[Records excerpted from a collection]
>>

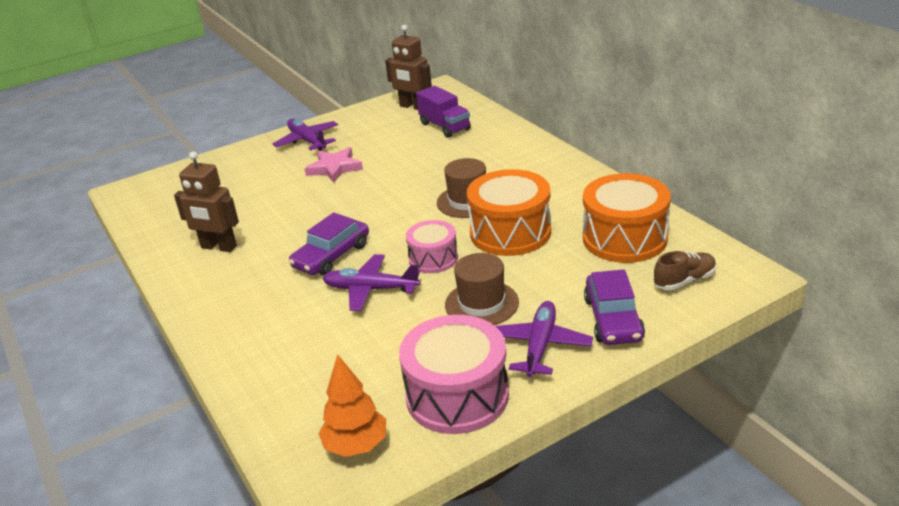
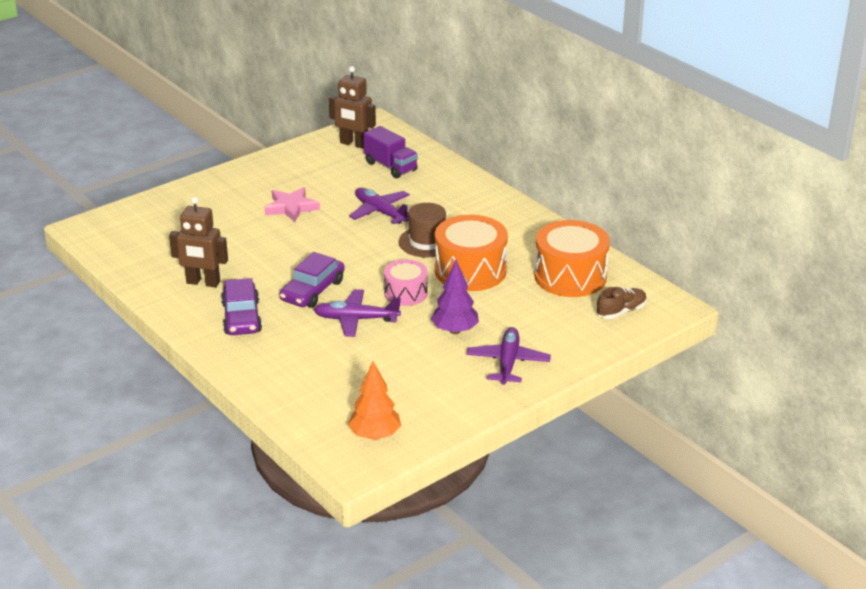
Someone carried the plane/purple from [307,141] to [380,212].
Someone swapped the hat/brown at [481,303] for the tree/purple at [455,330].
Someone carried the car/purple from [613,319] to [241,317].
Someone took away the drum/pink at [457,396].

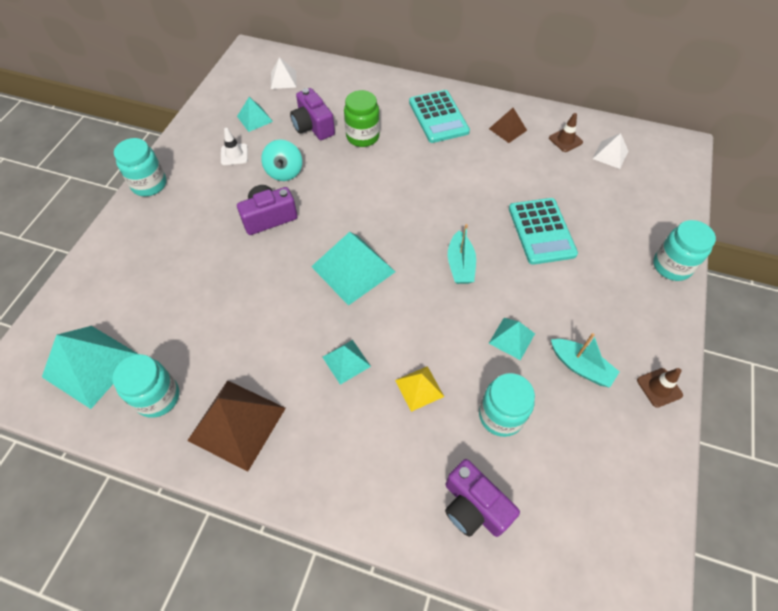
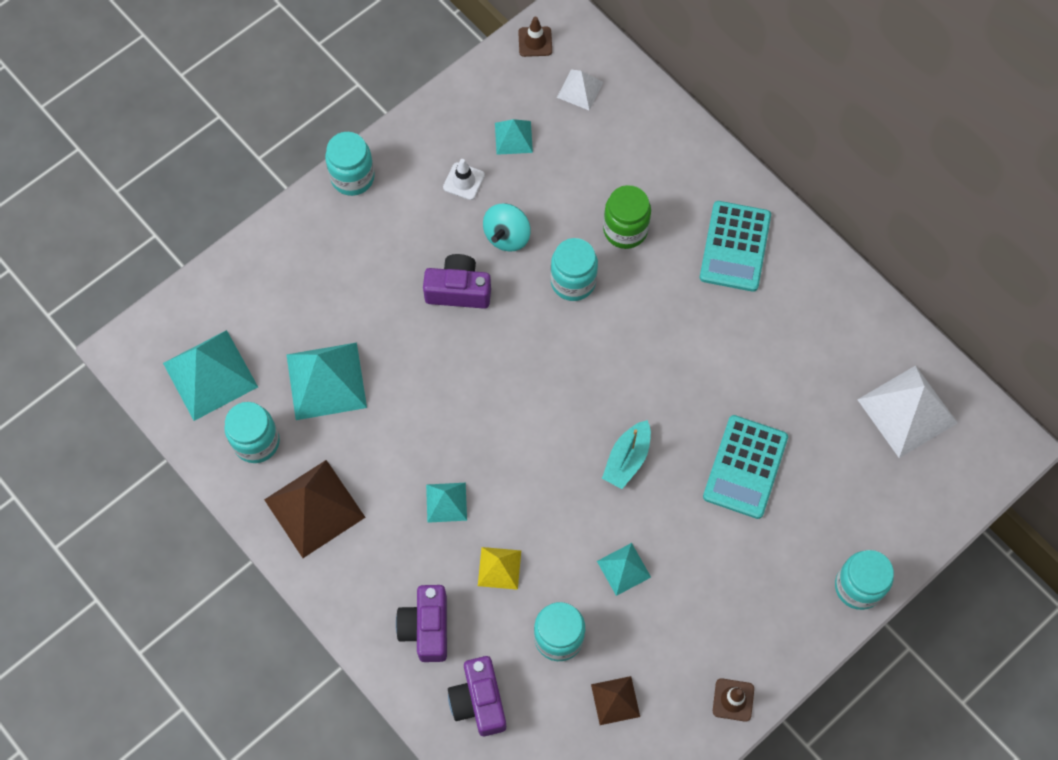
Someone carried the camera/purple from [313,126] to [426,627].
Someone carried the pyramid/brown from [507,129] to [615,700].
Someone carried the traffic cone/brown from [565,140] to [535,42].
Someone scaled the pyramid/white at [610,155] by 1.86.
Someone carried the pyramid/turquoise from [353,269] to [326,380].
Someone took away the boat/turquoise at [580,367].
Someone put down the jar/turquoise at [573,281].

<<

Return exactly what appears in the records from the line with "Someone carried the camera/purple" through the final line, and nothing else.

◆ ANSWER AREA:
Someone carried the camera/purple from [313,126] to [426,627].
Someone carried the pyramid/brown from [507,129] to [615,700].
Someone carried the traffic cone/brown from [565,140] to [535,42].
Someone scaled the pyramid/white at [610,155] by 1.86.
Someone carried the pyramid/turquoise from [353,269] to [326,380].
Someone took away the boat/turquoise at [580,367].
Someone put down the jar/turquoise at [573,281].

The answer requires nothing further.